→ What is required
Look below for the line that has "DRIVER pin IN1: GP26 -> GP10". Set down the lines from there through the line that has "JOY2 pin GND: none -> GND", exactly as written.

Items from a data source
»»
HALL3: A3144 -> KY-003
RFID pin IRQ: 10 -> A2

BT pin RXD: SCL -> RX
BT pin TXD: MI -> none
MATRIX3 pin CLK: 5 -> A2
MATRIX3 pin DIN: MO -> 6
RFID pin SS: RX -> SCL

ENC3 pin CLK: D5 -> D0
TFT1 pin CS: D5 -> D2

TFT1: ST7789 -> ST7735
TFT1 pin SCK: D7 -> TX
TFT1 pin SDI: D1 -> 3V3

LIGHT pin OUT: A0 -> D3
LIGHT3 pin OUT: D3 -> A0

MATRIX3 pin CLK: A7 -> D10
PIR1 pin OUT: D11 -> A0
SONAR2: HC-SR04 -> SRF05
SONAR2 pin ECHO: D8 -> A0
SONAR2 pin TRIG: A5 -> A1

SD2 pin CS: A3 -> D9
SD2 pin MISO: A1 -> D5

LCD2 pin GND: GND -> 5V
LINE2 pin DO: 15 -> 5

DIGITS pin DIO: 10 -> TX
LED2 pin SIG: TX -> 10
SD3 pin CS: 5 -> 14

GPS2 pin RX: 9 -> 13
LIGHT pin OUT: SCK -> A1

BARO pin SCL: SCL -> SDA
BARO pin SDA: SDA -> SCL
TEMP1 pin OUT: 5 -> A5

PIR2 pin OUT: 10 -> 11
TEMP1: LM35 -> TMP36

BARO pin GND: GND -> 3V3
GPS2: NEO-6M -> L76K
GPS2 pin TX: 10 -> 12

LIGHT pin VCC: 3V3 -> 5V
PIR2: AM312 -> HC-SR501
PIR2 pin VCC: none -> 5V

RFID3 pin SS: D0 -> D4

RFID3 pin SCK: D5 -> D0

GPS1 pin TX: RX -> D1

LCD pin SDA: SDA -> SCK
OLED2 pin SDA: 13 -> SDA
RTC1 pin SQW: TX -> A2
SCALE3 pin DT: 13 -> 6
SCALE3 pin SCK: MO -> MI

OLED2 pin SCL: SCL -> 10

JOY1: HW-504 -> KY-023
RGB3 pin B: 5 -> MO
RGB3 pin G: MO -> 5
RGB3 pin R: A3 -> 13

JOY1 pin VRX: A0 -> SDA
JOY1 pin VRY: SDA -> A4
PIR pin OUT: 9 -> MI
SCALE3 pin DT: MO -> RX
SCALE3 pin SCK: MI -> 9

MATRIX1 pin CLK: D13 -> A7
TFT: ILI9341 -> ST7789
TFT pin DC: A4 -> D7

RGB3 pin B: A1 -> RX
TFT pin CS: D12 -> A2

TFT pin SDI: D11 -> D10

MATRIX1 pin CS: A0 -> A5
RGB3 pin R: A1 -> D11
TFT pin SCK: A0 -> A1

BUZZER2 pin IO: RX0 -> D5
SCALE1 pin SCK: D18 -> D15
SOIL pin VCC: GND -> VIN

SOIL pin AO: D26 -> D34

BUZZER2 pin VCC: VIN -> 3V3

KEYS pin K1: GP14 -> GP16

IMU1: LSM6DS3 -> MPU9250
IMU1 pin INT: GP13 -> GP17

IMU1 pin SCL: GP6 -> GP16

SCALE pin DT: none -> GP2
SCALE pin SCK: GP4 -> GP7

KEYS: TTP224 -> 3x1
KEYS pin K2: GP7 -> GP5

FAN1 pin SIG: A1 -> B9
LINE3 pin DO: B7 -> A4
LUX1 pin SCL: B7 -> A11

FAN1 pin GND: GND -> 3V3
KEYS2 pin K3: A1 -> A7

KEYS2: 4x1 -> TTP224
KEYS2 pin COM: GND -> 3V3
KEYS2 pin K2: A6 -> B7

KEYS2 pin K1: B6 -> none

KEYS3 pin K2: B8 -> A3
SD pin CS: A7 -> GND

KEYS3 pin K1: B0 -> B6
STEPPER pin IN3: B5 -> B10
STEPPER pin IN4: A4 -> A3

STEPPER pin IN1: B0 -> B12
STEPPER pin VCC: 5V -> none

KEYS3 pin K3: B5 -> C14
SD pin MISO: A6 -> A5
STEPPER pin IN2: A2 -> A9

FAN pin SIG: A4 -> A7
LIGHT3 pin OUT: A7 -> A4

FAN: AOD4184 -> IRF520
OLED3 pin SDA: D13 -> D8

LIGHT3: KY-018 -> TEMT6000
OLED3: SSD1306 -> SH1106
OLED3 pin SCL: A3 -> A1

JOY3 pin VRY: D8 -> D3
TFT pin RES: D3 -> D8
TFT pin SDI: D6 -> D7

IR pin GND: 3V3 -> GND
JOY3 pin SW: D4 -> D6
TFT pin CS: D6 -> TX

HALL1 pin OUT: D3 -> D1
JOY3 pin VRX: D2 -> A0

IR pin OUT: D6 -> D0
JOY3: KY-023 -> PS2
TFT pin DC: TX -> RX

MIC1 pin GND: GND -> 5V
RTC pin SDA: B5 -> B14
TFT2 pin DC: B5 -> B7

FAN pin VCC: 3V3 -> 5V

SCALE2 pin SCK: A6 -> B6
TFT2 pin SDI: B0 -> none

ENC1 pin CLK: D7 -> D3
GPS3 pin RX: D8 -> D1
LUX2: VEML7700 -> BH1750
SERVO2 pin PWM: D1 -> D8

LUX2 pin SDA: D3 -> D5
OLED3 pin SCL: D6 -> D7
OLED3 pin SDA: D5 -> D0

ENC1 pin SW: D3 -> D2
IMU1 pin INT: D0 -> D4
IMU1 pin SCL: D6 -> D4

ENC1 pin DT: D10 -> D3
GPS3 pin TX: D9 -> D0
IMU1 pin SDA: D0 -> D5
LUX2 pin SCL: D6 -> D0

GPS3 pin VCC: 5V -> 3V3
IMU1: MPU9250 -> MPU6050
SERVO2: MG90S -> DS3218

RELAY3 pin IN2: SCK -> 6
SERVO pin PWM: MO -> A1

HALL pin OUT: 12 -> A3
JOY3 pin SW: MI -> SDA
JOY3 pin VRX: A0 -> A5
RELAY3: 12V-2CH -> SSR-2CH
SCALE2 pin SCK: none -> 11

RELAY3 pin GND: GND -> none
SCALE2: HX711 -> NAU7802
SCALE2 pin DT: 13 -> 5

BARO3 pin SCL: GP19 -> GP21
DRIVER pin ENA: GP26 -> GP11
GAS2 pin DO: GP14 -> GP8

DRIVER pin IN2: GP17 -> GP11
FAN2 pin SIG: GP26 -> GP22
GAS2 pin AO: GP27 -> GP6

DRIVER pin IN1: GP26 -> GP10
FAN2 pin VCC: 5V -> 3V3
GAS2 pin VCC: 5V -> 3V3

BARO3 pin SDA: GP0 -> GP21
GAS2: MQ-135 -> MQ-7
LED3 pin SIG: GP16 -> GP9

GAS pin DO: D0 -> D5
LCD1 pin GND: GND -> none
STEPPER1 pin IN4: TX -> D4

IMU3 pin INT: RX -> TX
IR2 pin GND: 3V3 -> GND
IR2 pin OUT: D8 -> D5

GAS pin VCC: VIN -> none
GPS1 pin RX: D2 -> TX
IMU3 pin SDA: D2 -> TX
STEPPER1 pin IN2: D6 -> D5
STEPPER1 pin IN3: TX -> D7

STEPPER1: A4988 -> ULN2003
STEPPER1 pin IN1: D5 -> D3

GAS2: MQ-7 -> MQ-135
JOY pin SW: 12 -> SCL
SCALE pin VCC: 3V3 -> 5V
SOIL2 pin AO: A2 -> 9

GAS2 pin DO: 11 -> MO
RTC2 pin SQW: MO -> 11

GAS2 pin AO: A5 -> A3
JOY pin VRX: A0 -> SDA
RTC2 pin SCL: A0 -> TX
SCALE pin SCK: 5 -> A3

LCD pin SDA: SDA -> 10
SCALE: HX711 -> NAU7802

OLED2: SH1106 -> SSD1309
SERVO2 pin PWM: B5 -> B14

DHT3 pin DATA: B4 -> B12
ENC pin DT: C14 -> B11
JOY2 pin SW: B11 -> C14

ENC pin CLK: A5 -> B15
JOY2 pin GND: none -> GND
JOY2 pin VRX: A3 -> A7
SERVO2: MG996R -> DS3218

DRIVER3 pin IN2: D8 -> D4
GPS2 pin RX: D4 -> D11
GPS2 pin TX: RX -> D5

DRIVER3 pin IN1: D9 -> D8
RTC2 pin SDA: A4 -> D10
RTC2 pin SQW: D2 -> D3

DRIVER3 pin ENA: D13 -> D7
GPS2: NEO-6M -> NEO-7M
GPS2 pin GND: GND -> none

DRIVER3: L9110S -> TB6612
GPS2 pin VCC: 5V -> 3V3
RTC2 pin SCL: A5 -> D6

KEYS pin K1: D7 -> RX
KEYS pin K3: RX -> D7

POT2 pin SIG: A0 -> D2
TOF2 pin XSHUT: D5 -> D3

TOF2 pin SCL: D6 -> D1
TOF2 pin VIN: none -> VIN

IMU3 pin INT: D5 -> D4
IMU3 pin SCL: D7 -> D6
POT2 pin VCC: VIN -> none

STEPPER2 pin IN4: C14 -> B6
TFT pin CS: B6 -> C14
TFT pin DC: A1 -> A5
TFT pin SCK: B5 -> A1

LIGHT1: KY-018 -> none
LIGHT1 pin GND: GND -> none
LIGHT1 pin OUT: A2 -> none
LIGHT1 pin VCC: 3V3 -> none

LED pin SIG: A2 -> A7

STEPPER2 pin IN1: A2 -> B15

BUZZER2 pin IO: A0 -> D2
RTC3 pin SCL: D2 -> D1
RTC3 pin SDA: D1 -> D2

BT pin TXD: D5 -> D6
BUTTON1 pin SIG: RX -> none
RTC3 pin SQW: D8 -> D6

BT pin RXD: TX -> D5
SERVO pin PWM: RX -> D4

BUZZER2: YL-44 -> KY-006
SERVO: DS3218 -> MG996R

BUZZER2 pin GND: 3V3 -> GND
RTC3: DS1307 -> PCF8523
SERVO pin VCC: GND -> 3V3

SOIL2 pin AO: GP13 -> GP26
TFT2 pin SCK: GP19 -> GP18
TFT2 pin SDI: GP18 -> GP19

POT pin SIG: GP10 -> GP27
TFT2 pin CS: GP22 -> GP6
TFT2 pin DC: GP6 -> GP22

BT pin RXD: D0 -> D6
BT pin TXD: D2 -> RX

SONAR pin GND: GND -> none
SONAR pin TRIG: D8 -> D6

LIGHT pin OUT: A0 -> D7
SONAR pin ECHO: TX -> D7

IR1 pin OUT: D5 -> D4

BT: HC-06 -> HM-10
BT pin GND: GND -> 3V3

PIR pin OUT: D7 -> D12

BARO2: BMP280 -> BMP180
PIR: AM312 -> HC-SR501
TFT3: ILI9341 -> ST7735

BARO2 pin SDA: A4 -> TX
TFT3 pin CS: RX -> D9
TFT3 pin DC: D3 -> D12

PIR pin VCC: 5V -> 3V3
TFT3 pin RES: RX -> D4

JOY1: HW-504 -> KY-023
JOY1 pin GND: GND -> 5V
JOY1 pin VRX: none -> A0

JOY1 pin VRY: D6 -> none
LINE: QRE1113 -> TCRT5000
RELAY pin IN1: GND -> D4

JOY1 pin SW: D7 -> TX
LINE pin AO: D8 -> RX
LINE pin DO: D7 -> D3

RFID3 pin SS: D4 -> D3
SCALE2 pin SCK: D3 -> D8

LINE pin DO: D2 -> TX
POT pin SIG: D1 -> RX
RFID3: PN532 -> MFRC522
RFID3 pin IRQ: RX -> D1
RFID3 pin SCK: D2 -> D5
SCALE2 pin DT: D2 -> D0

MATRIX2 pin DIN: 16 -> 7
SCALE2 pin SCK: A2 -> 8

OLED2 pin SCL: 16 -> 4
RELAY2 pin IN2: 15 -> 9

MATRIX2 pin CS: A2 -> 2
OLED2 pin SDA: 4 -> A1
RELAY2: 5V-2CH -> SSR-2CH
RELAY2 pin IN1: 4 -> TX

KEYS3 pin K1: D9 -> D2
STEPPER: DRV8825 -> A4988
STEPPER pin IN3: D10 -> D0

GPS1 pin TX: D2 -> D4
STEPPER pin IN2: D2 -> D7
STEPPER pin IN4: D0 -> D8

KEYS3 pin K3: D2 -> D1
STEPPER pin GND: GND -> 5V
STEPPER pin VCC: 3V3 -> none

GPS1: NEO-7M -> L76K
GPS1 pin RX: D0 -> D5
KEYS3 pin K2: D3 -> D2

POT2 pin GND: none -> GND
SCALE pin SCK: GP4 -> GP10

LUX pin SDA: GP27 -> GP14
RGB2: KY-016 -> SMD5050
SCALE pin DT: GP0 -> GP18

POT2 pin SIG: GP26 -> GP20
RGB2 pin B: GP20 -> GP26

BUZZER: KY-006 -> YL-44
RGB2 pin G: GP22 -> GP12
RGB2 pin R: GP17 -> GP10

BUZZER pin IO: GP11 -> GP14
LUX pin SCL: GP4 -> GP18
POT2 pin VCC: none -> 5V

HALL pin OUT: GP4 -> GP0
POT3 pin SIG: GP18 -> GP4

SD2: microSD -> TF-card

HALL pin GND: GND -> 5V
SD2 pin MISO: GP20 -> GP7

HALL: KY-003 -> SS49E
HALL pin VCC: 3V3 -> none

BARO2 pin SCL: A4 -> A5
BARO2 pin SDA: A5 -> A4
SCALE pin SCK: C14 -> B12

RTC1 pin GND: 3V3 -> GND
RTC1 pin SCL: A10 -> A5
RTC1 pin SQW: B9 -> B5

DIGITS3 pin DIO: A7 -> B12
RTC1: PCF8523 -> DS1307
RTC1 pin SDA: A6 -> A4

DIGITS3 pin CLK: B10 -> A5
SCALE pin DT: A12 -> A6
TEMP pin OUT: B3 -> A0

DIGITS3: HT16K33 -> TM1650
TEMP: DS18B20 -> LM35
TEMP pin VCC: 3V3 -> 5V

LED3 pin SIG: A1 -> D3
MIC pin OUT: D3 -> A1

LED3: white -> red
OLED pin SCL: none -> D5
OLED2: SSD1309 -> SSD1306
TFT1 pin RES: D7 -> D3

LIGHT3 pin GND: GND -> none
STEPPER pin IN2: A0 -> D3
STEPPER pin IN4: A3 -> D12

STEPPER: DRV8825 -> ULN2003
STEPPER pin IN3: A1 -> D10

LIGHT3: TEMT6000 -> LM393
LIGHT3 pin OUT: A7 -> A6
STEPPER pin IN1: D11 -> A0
««
→ Exercise answer
DRIVER pin IN1: GP26 -> GP10
FAN2 pin VCC: 5V -> 3V3
GAS2 pin VCC: 5V -> 3V3

BARO3 pin SDA: GP0 -> GP21
GAS2: MQ-135 -> MQ-7
LED3 pin SIG: GP16 -> GP9

GAS pin DO: D0 -> D5
LCD1 pin GND: GND -> none
STEPPER1 pin IN4: TX -> D4

IMU3 pin INT: RX -> TX
IR2 pin GND: 3V3 -> GND
IR2 pin OUT: D8 -> D5

GAS pin VCC: VIN -> none
GPS1 pin RX: D2 -> TX
IMU3 pin SDA: D2 -> TX
STEPPER1 pin IN2: D6 -> D5
STEPPER1 pin IN3: TX -> D7

STEPPER1: A4988 -> ULN2003
STEPPER1 pin IN1: D5 -> D3

GAS2: MQ-7 -> MQ-135
JOY pin SW: 12 -> SCL
SCALE pin VCC: 3V3 -> 5V
SOIL2 pin AO: A2 -> 9

GAS2 pin DO: 11 -> MO
RTC2 pin SQW: MO -> 11

GAS2 pin AO: A5 -> A3
JOY pin VRX: A0 -> SDA
RTC2 pin SCL: A0 -> TX
SCALE pin SCK: 5 -> A3

LCD pin SDA: SDA -> 10
SCALE: HX711 -> NAU7802

OLED2: SH1106 -> SSD1309
SERVO2 pin PWM: B5 -> B14

DHT3 pin DATA: B4 -> B12
ENC pin DT: C14 -> B11
JOY2 pin SW: B11 -> C14

ENC pin CLK: A5 -> B15
JOY2 pin GND: none -> GND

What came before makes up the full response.